= DATA =
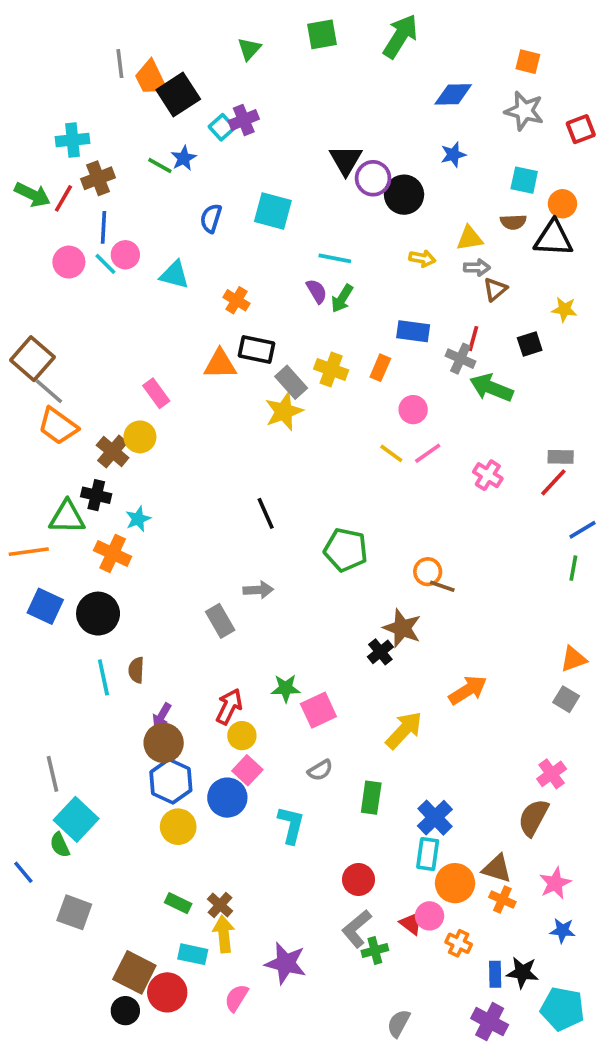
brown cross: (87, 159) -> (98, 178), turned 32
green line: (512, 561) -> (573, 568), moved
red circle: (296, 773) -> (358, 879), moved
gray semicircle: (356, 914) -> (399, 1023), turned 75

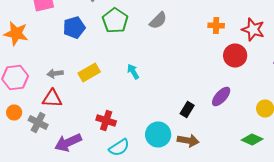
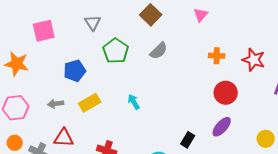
blue pentagon: (74, 28) -> (75, 71), moved
red circle: (235, 56) -> (226, 93), moved
red triangle: (52, 98) -> (64, 138), moved

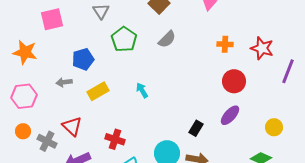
gray arrow: (56, 104) -> (64, 82), moved
red triangle: (64, 138) -> (72, 126), turned 40

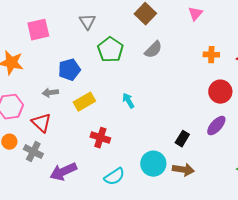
red triangle: (72, 126) -> (41, 123), moved
red cross: (115, 139) -> (100, 138), moved

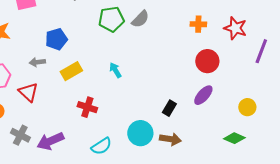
green pentagon: (110, 50) -> (111, 19), moved, turned 30
gray cross: (33, 152) -> (20, 135), moved

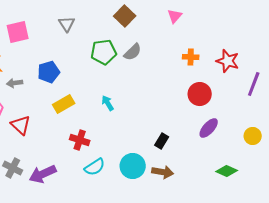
gray arrow: (37, 62) -> (15, 83), moved
purple ellipse: (203, 95) -> (209, 128), moved
yellow circle: (247, 107) -> (253, 136), moved
cyan semicircle: (101, 146) -> (95, 167), moved

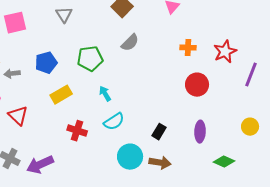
green pentagon: (104, 52) -> (90, 59), moved
red star: (228, 61) -> (225, 52), turned 30
purple ellipse: (209, 128) -> (200, 132), moved, turned -40
cyan semicircle: (95, 167) -> (114, 122), moved

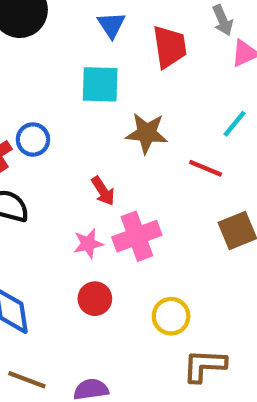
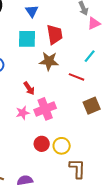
red trapezoid: (170, 47) -> (55, 35), moved
red circle: (95, 299) -> (42, 144), moved
brown L-shape: (204, 366) -> (77, 168), turned 90

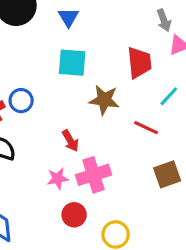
blue triangle: (32, 11) -> (68, 17), moved
red trapezoid: (55, 35) -> (139, 63), moved
red circle: (42, 144) -> (74, 215), moved

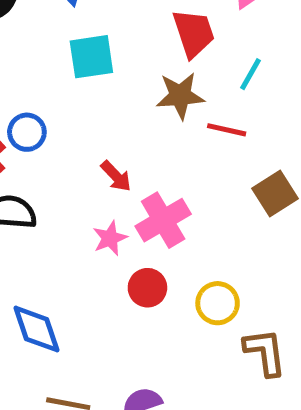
brown star: (104, 100) -> (180, 96), moved

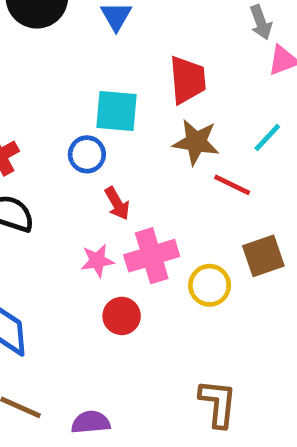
red trapezoid: (194, 33) -> (188, 80), moved
cyan square: (91, 57) -> (116, 111), moved
blue circle: (27, 132) -> (87, 154), moved
yellow circle: (218, 303) -> (210, 285), moved

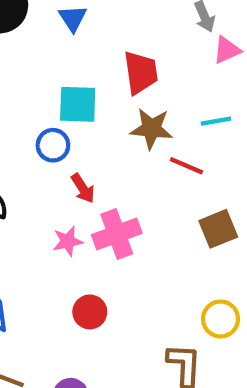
cyan line: (267, 138) -> (216, 121), turned 40
yellow circle: (210, 285) -> (221, 319), moved
red circle: (122, 316) -> (90, 312), moved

= TASK TO COMPLETE =
With the pictures omitted, print the lines above exactly, beginning at the line with "gray arrow: (56, 104) -> (64, 82), moved" and going on through the line with "red trapezoid: (55, 35) -> (139, 63), moved".

= OUTPUT BELOW =
gray arrow: (56, 104) -> (64, 82), moved
red triangle: (64, 138) -> (72, 126), turned 40

red triangle: (72, 126) -> (41, 123), moved
red cross: (115, 139) -> (100, 138), moved

green pentagon: (110, 50) -> (111, 19), moved, turned 30
gray cross: (33, 152) -> (20, 135), moved

gray arrow: (37, 62) -> (15, 83), moved
purple ellipse: (203, 95) -> (209, 128), moved
yellow circle: (247, 107) -> (253, 136), moved
cyan semicircle: (101, 146) -> (95, 167), moved

green pentagon: (104, 52) -> (90, 59), moved
red star: (228, 61) -> (225, 52), turned 30
purple ellipse: (209, 128) -> (200, 132), moved, turned -40
cyan semicircle: (95, 167) -> (114, 122), moved

red trapezoid: (170, 47) -> (55, 35), moved
red circle: (95, 299) -> (42, 144), moved
brown L-shape: (204, 366) -> (77, 168), turned 90

blue triangle: (32, 11) -> (68, 17), moved
red trapezoid: (55, 35) -> (139, 63), moved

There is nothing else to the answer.